» PROBLEM STATEMENT
Write the records below out in full, character for character, with no pictures.

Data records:
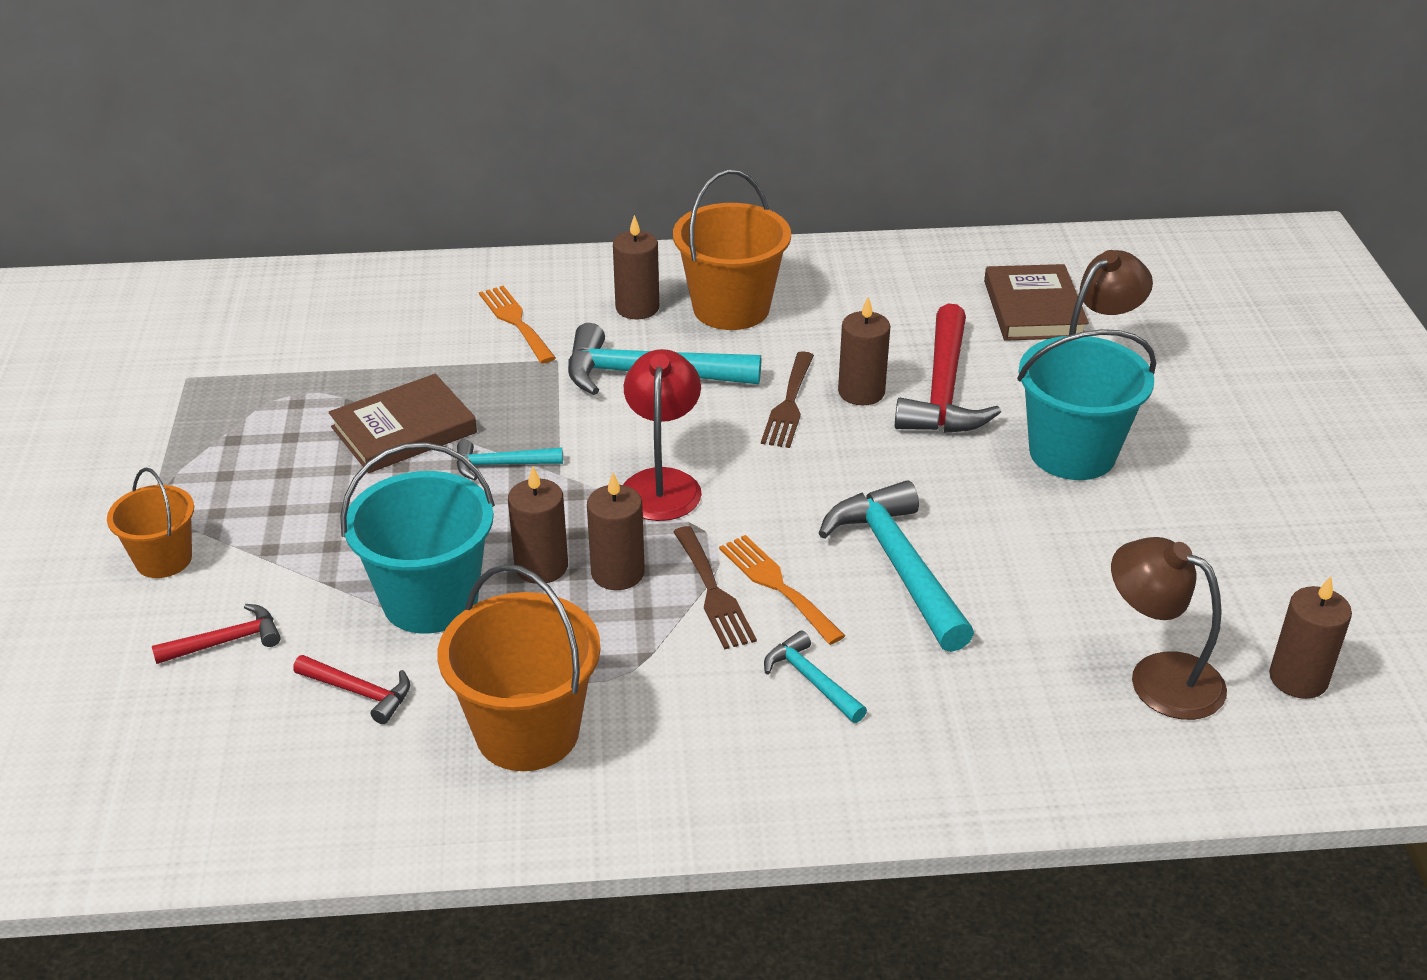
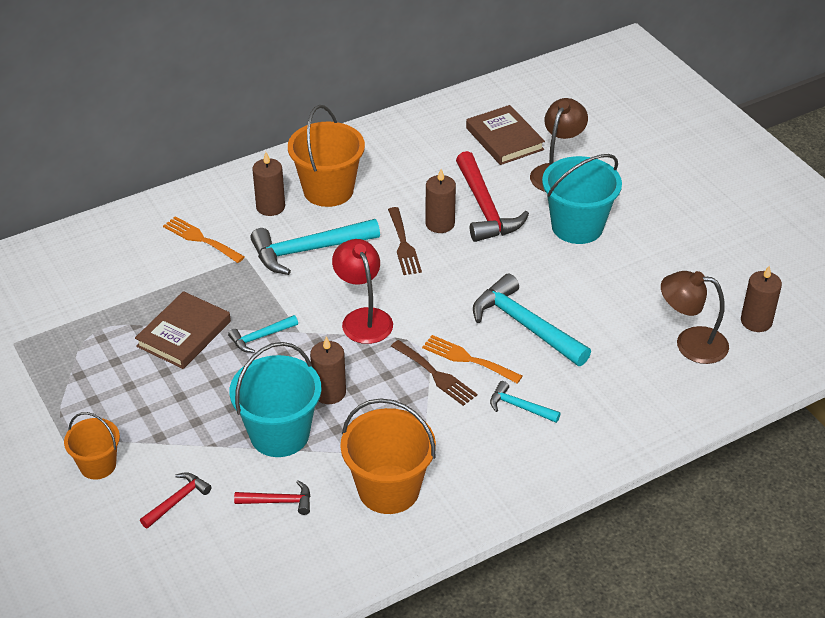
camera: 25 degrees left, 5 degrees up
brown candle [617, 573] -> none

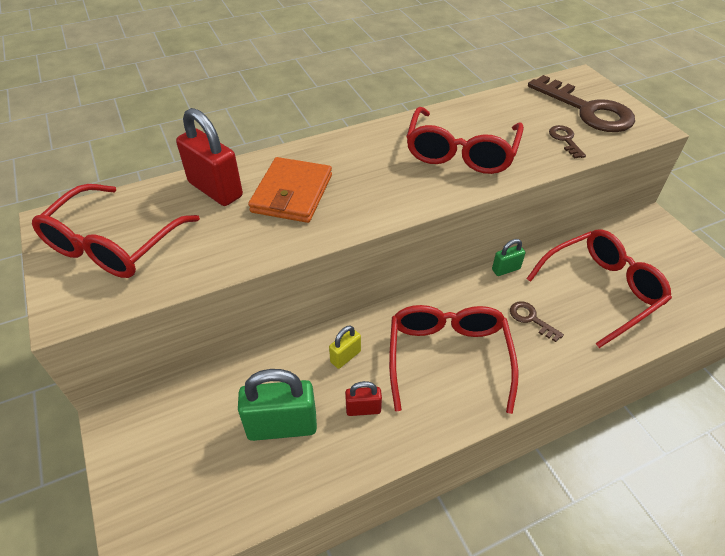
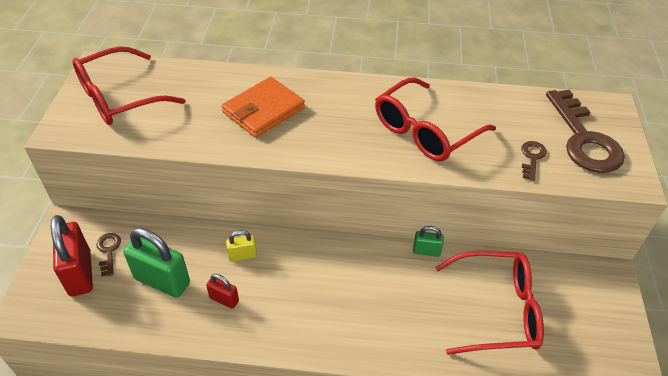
camera: 30 degrees right, 0 degrees up
red padlock [215, 190] -> red padlock [80, 273], relocated
brown key [531, 319] -> brown key [108, 251], relocated
red glasses [448, 357] -> none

» SOLUTION TO THIS TASK
camera: 25 degrees left, 5 degrees up
brown candle [617, 573] -> none

camera: 30 degrees right, 0 degrees up
red padlock [215, 190] -> red padlock [80, 273], relocated
brown key [531, 319] -> brown key [108, 251], relocated
red glasses [448, 357] -> none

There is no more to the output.